Try it: Pick out every line in the listing below that contains the word "Considering", and copy those lines. Match case.
[Opening Listed entries section]
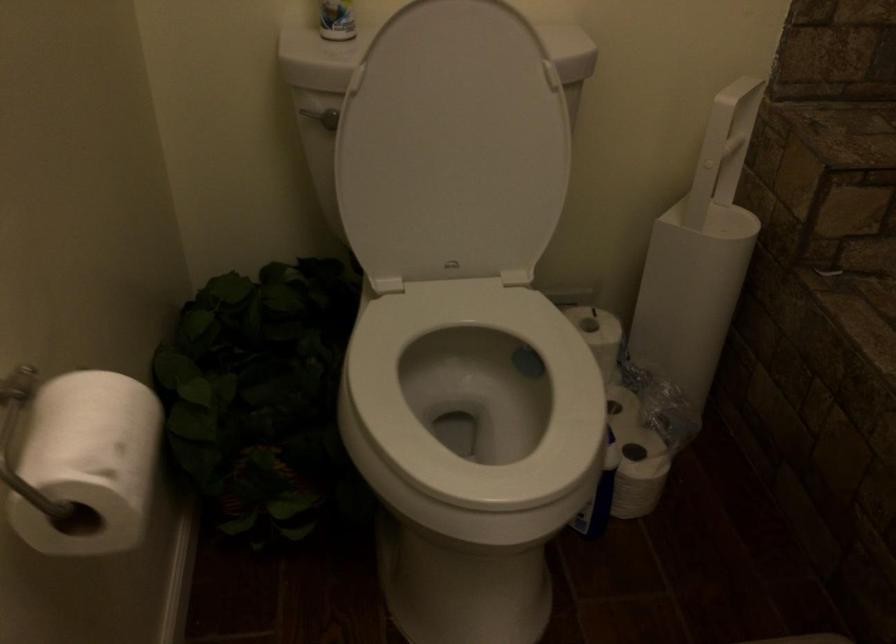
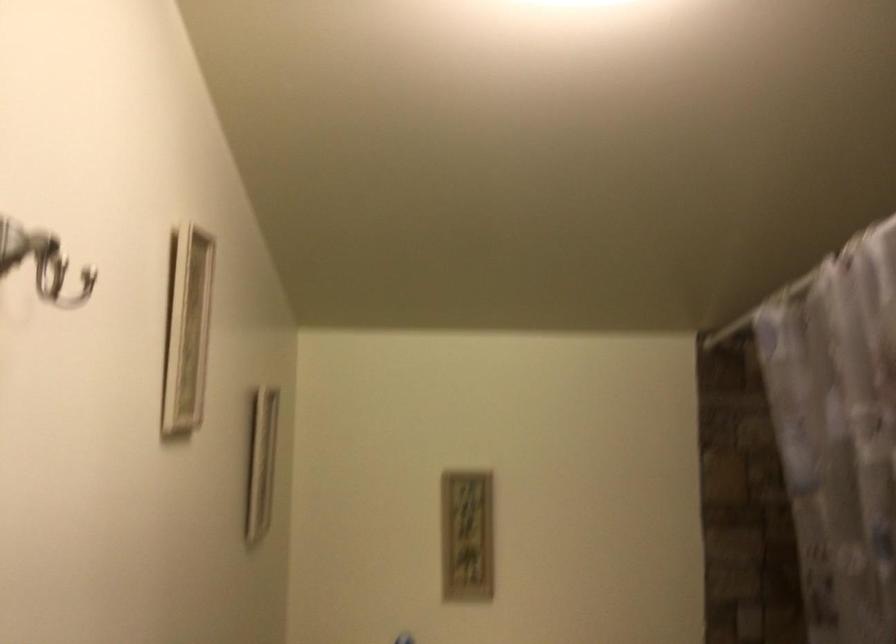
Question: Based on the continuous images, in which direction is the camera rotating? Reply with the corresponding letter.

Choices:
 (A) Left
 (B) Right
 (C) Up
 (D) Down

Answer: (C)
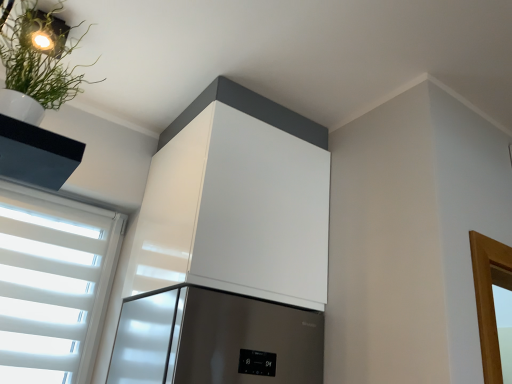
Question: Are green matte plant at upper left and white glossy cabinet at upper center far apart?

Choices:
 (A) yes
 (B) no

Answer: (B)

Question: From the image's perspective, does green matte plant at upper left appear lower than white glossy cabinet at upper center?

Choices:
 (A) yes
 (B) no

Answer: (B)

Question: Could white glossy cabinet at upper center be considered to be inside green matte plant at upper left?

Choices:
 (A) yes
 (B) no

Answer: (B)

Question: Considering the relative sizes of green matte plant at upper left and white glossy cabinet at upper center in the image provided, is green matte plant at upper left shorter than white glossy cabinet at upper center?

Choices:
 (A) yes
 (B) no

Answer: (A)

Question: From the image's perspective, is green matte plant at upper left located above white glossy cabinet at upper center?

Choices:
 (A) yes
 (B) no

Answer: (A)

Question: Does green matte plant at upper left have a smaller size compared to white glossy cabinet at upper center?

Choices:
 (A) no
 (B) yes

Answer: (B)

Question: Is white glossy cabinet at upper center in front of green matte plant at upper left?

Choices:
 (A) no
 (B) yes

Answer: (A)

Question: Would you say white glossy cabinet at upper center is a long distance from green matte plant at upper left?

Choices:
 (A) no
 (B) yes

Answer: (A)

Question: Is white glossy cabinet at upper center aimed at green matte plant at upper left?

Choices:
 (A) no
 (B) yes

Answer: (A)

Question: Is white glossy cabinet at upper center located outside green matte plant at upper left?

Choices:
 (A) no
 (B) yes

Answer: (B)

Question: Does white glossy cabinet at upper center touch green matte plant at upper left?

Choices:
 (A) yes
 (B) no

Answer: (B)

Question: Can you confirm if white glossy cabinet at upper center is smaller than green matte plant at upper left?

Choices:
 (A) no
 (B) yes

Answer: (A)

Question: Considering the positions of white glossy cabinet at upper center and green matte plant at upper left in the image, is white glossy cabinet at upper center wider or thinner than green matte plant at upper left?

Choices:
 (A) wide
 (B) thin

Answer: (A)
[Closing Listed entries section]
[Opening Listed entries section]
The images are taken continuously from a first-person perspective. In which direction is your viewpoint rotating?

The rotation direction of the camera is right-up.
[Closing Listed entries section]
Task answer:
Question: Considering the relative sizes of green matte plant at upper left and white glossy cabinet at upper center in the image provided, is green matte plant at upper left shorter than white glossy cabinet at upper center?
Question: Considering the positions of white glossy cabinet at upper center and green matte plant at upper left in the image, is white glossy cabinet at upper center wider or thinner than green matte plant at upper left?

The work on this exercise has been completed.